(Beginning of Material for this task)

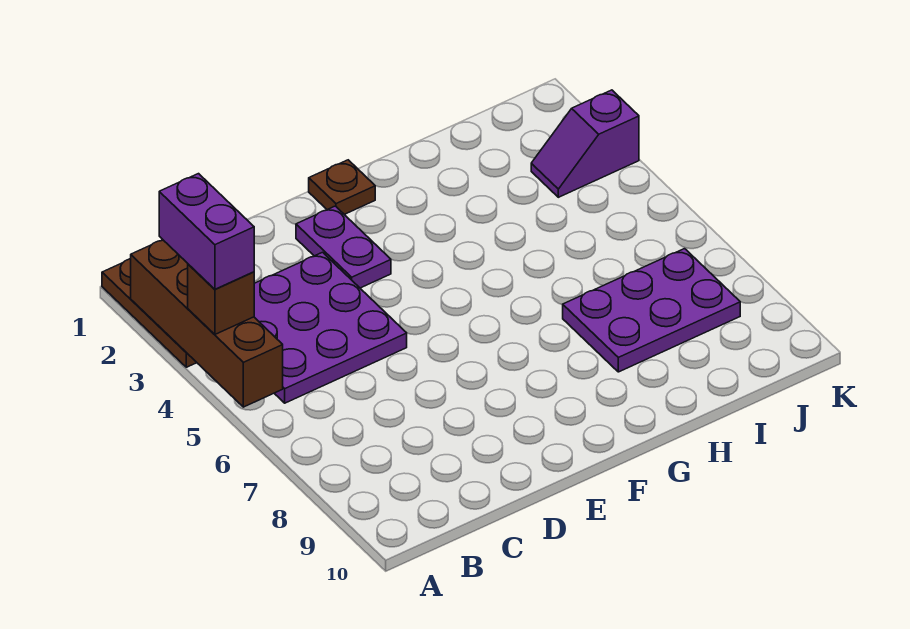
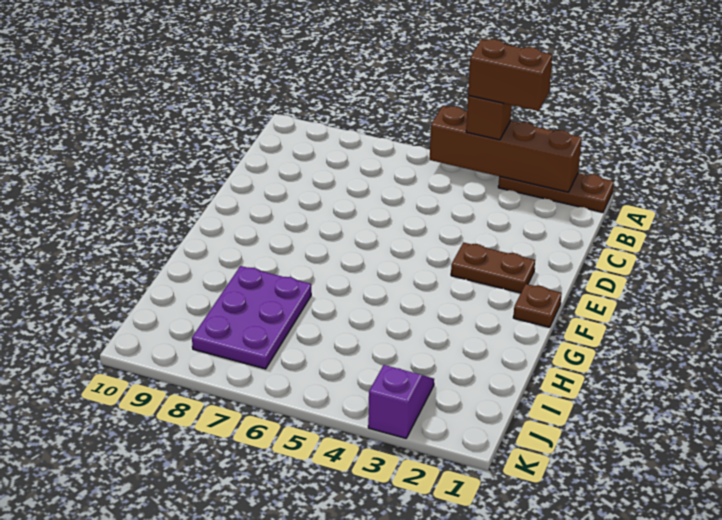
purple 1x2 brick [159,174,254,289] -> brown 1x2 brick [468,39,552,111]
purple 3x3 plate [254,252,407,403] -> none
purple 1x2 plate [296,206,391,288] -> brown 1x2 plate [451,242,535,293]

(End of Material for this task)
(Beginning of Material for this task)

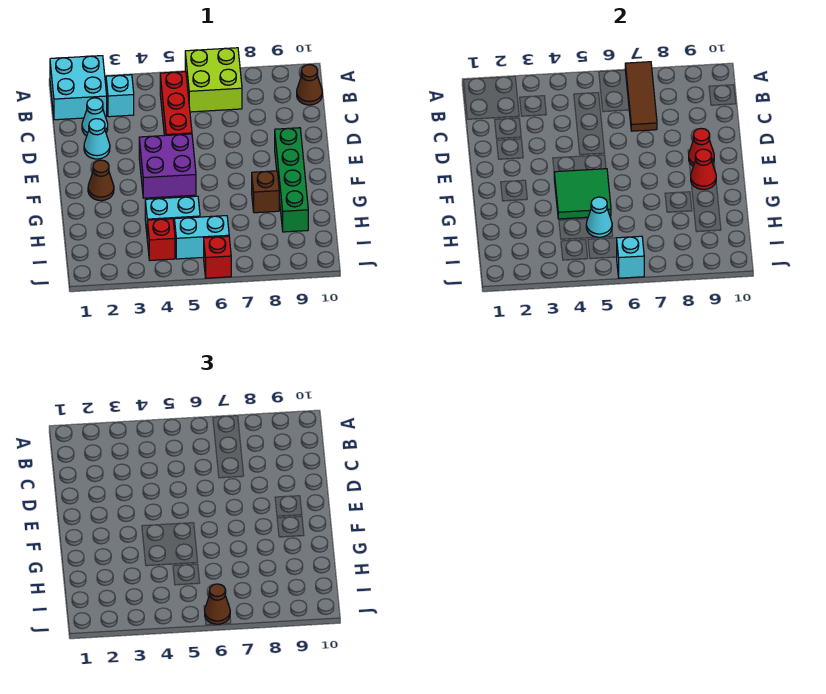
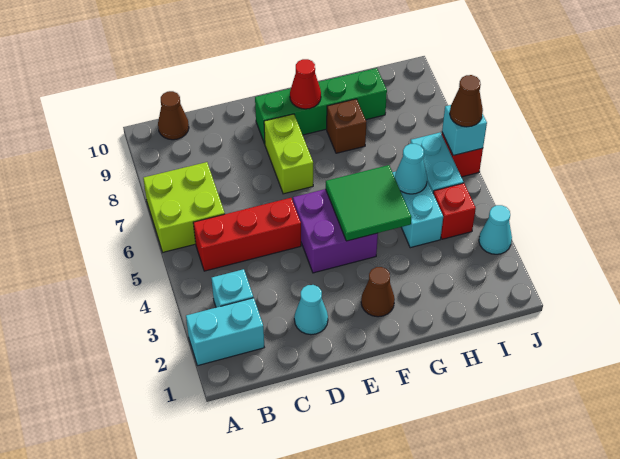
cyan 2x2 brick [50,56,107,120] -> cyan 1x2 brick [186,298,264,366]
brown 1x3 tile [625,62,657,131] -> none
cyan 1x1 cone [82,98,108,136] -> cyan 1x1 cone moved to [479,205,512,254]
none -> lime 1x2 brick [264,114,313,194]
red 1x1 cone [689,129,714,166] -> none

(End of Material for this task)
(Beginning of Material for this task)

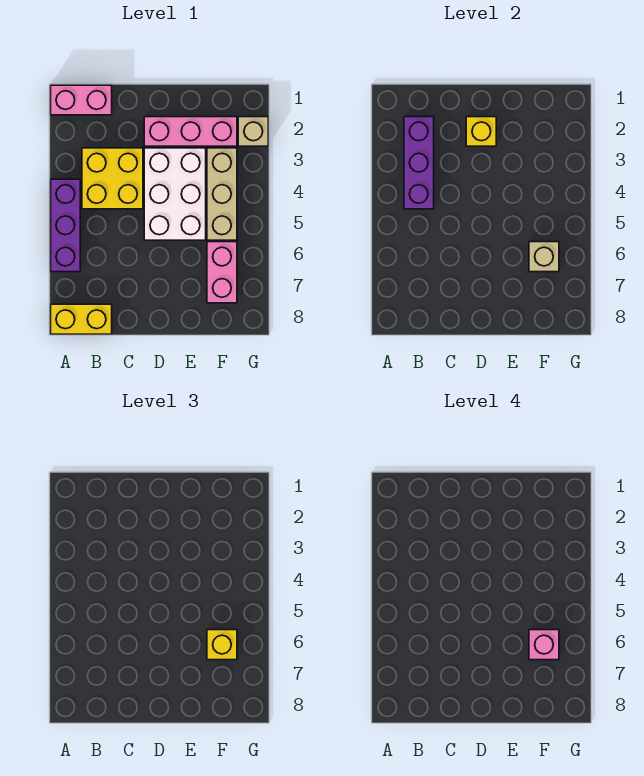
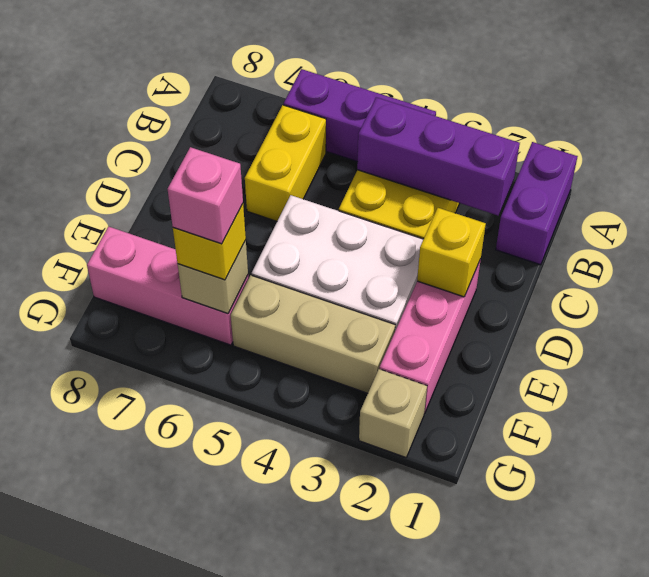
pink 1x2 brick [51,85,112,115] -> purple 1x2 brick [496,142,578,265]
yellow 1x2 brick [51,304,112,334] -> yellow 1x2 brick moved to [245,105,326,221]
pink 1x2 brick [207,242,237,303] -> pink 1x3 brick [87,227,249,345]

(End of Material for this task)

When you reach the line containing "purple 3x3 plate [254,252,407,403] -> none" in the data above, start copying exactly, and stop after the line containing "purple 1x2 plate".

Written reply =>
purple 3x3 plate [254,252,407,403] -> none
purple 1x2 plate [296,206,391,288] -> brown 1x2 plate [451,242,535,293]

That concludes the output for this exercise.